| WHAT TO DO |
Give the number of lines in the data that hold the string "schottky". Nothing else is needed.

| PROVIDED INFORMATION |
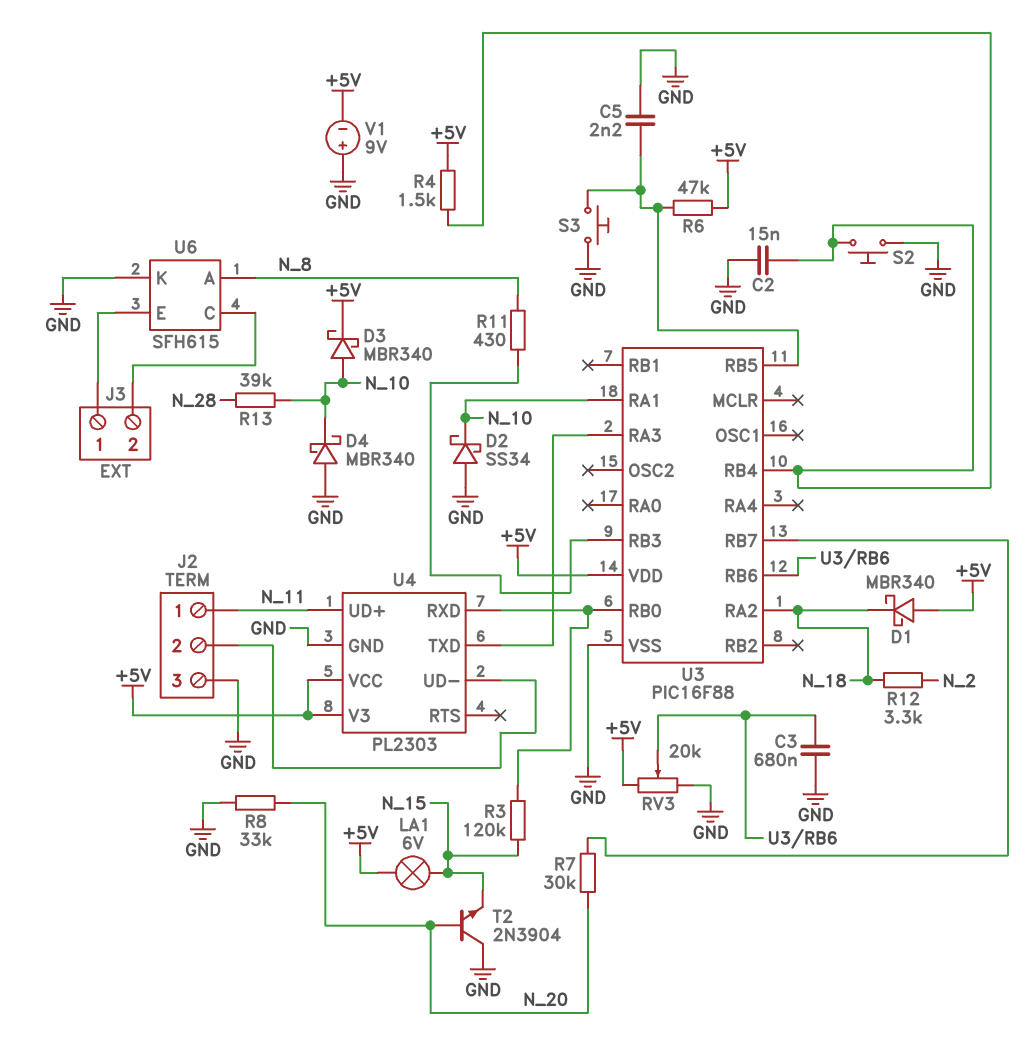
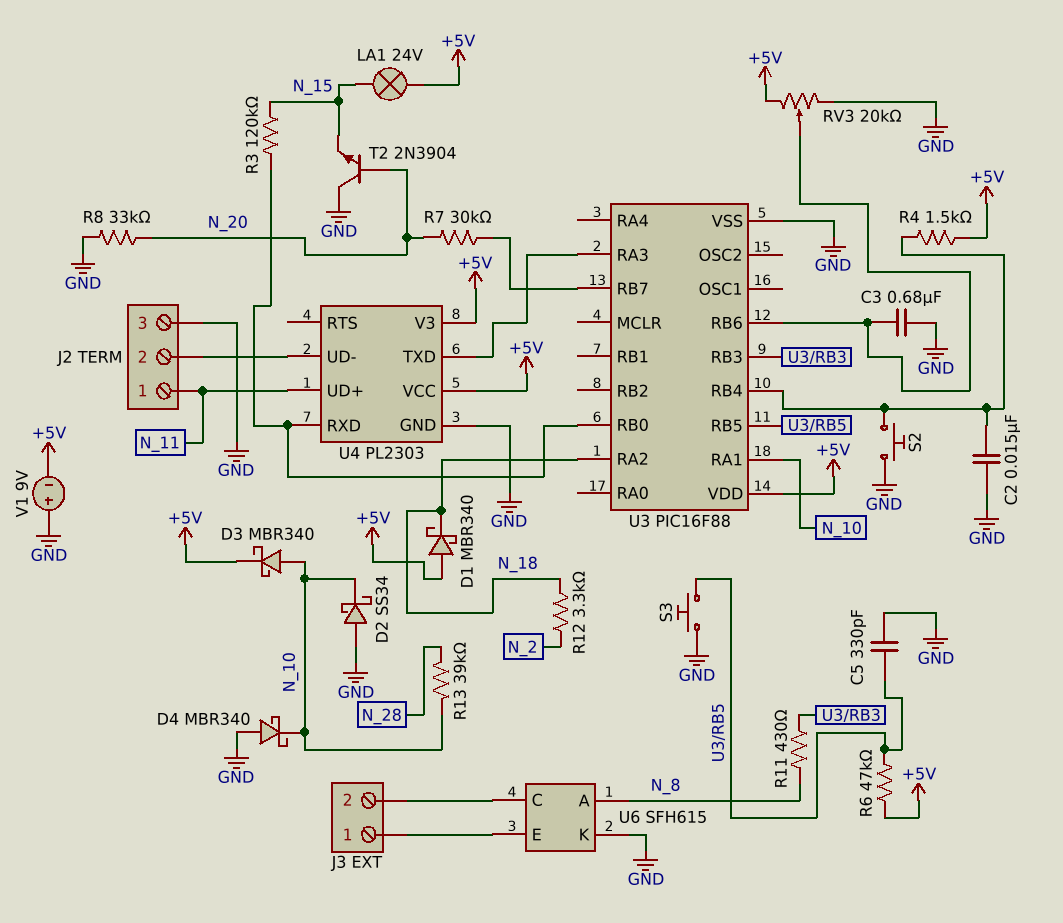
C5: 2.2nF (GND, U3/RB5) -> 330pF (GND, U3/RB5)
LA1: lamp 6V (+5V, N_15) -> lamp 24V (+5V, N_15)

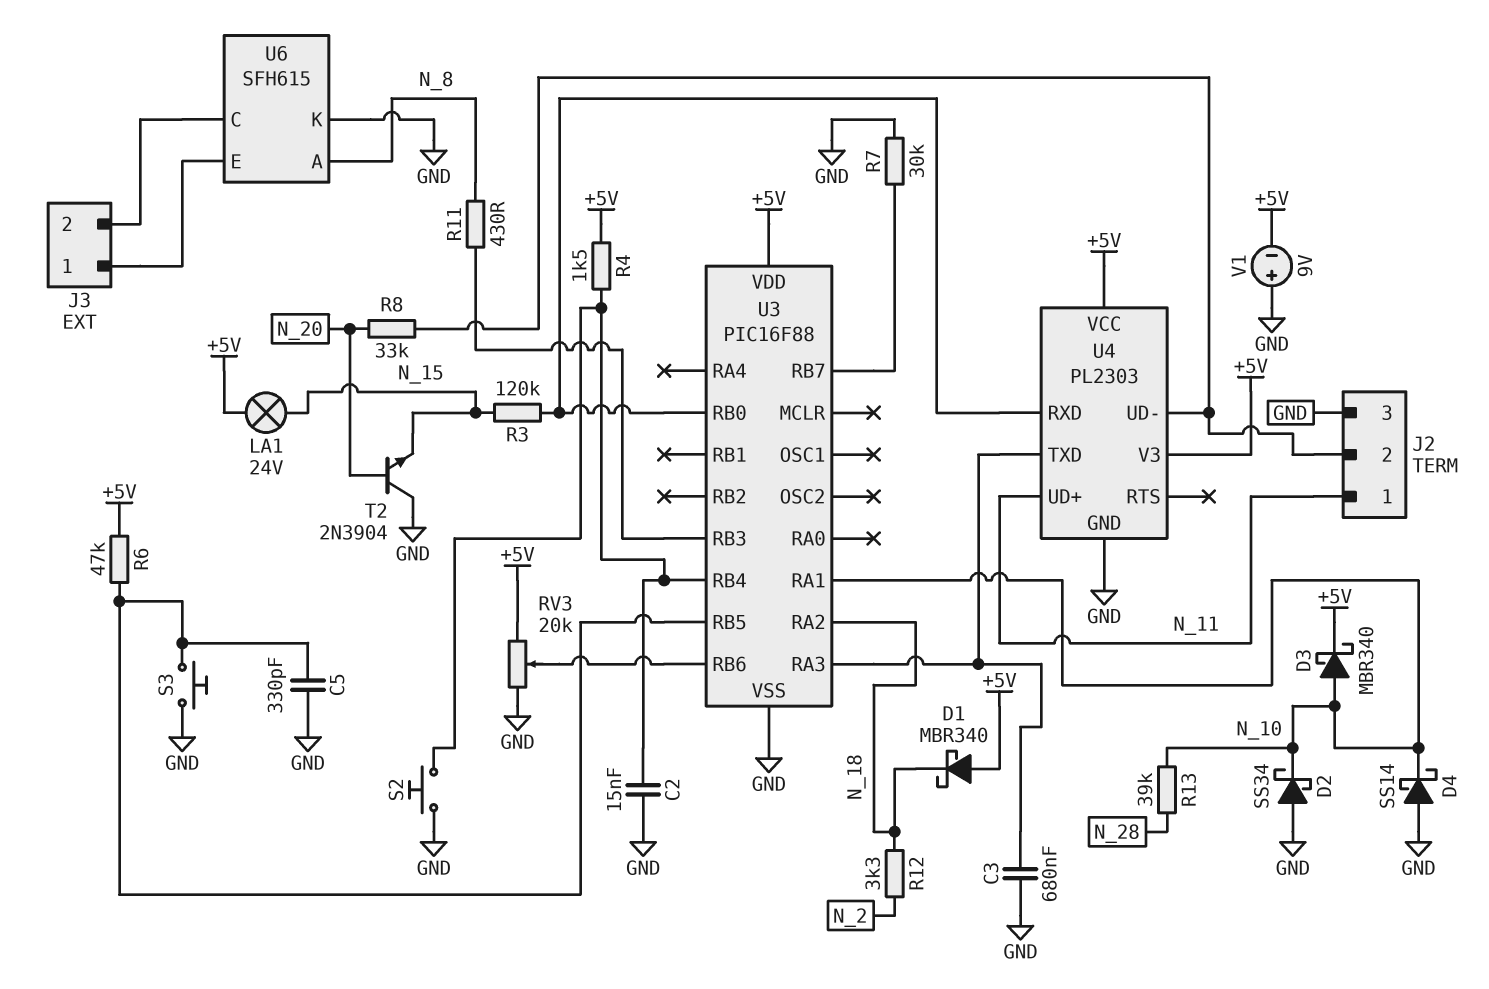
C3: 680nF (GND, U3/RB6) -> 680nF (GND, U3/RA3)
D4: schottky MBR340 (A GND, K N_10) -> schottky SS14 (A GND, K N_10)
R7: 30k (N_20, U3/RB7) -> 30k (GND, U3/RB7)
R8: 33k (GND, N_20) -> 33k (J2/2, N_20)

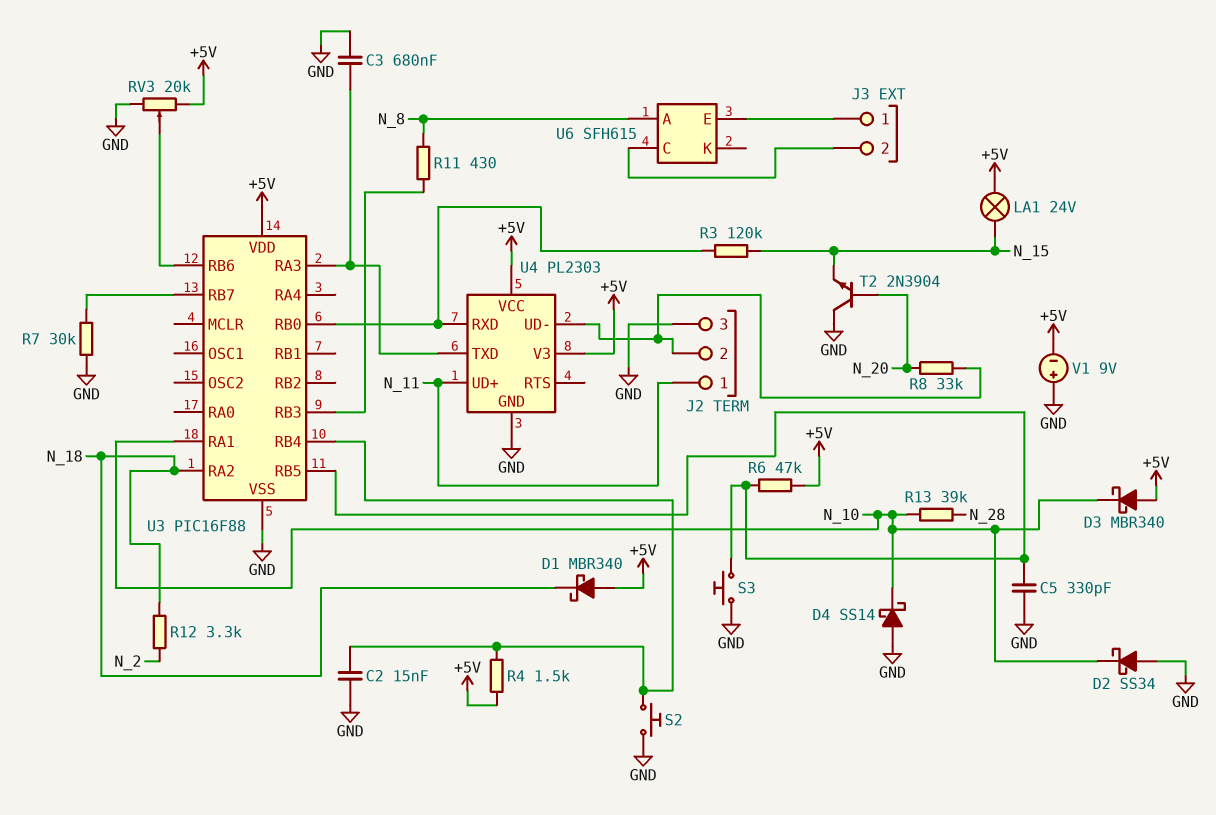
D3: schottky MBR340 (A N_10, K +5V) -> schottky MBR340 (A +5V, K N_10)
U6 pin K: GND -> none

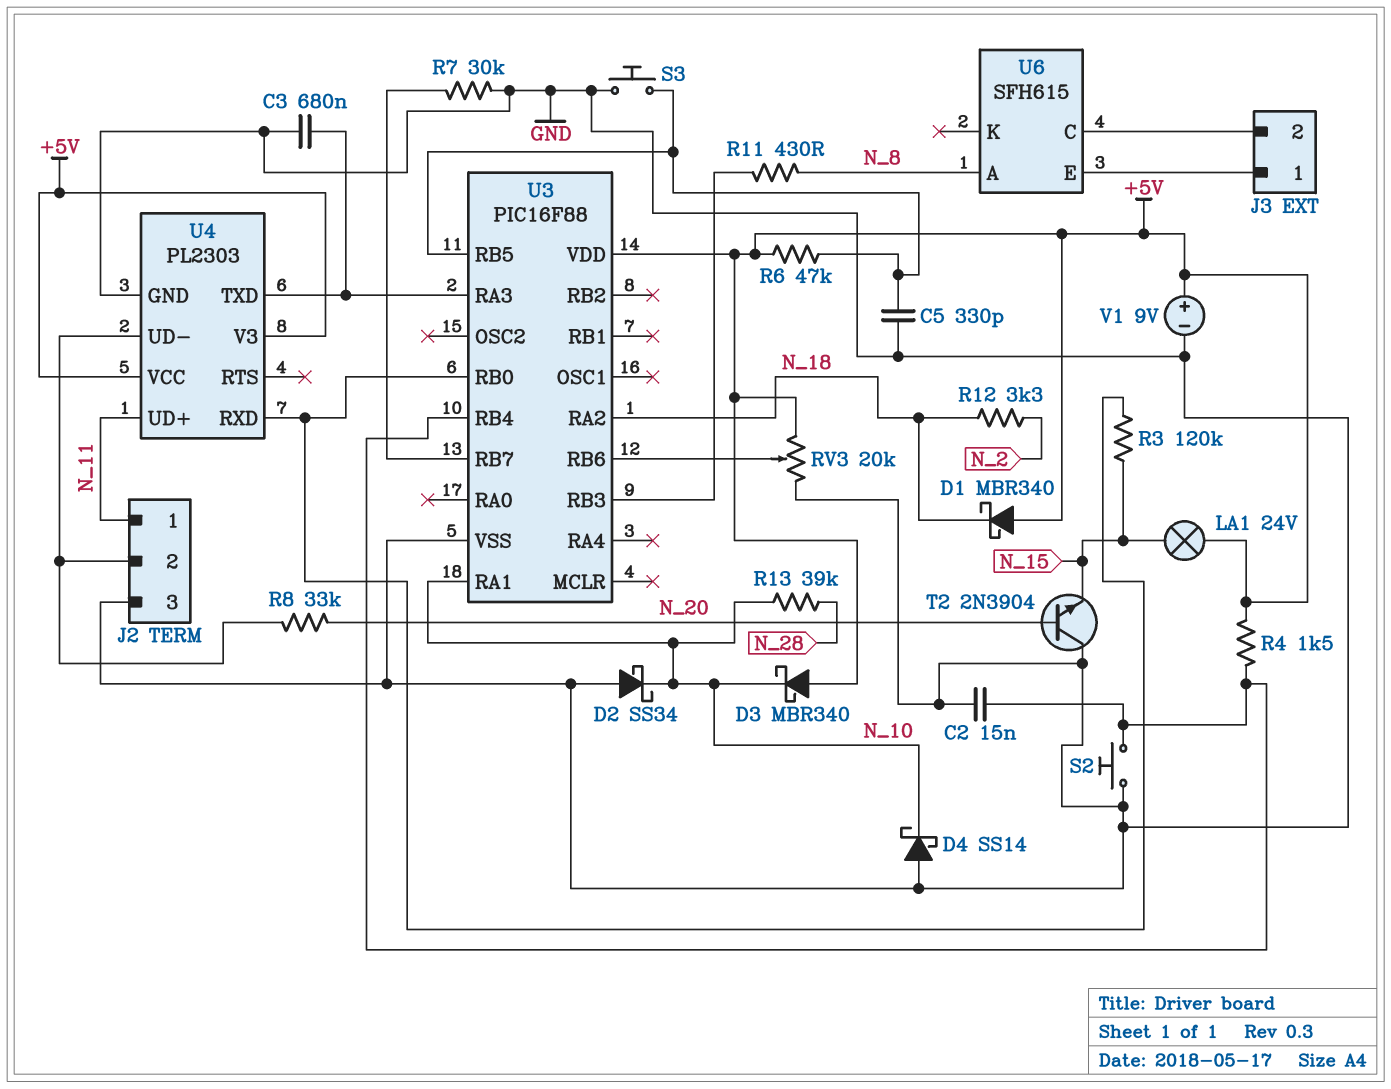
V1: 9V (plus GND, minus +5V) -> 9V (plus +5V, minus GND)

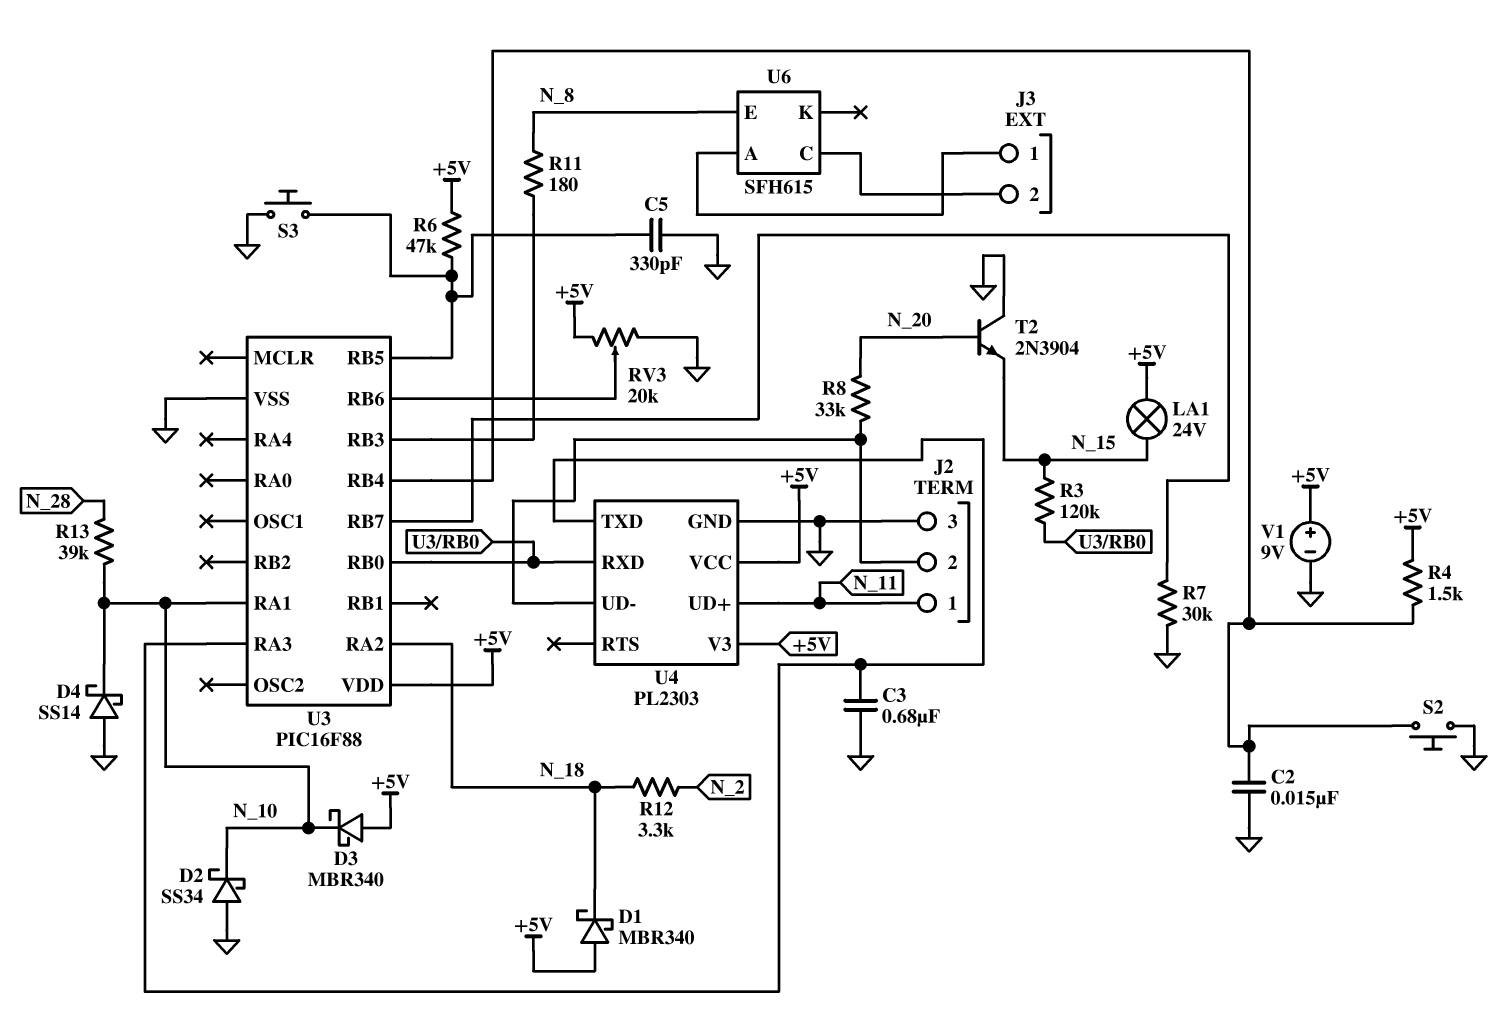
R11: 430 (N_8, U3/RB3) -> 180 (N_8, U3/RB3)
U6 pin A: N_8 -> J3/1
U6 pin E: J3/1 -> N_8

| TASK RESPONSE |
2